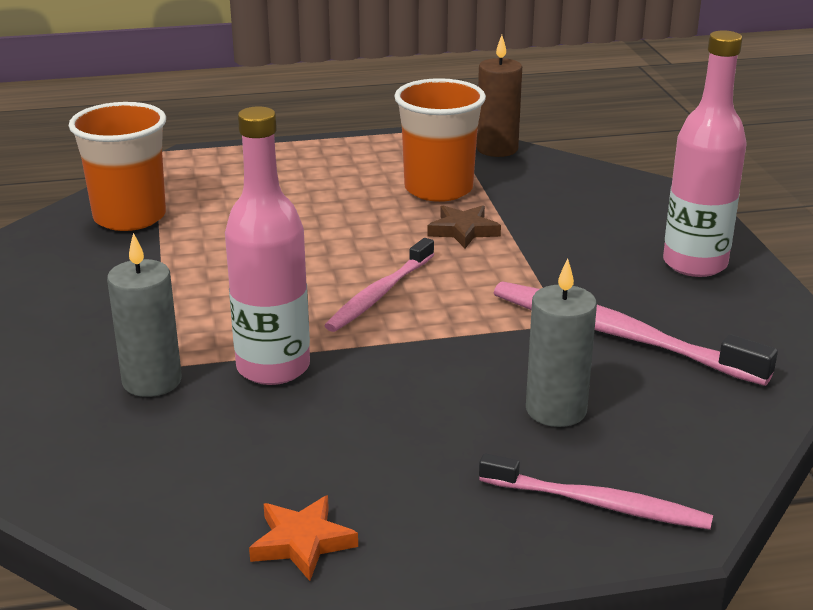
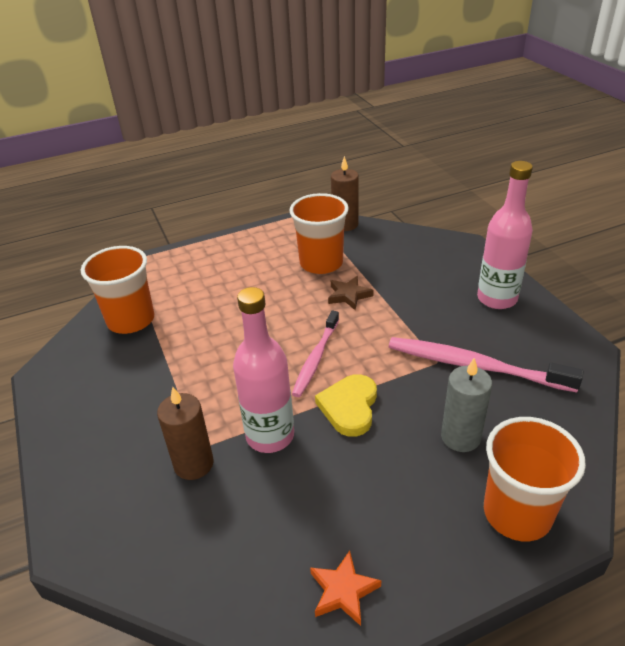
camera: 10 degrees left, 10 degrees up
(152, 381) = (194, 464): grey candle -> brown candle
(404, 354) = (349, 407): none -> yellow heart
(599, 504) = (517, 513): pink toothbrush -> orange cup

.....

• [TASK INSTRUCTIONS]: From the material above, copy everything exactly but the pictures.

• [THE COMPLETED TASK]:
camera: 10 degrees left, 10 degrees up
(152, 381) = (194, 464): grey candle -> brown candle
(404, 354) = (349, 407): none -> yellow heart
(599, 504) = (517, 513): pink toothbrush -> orange cup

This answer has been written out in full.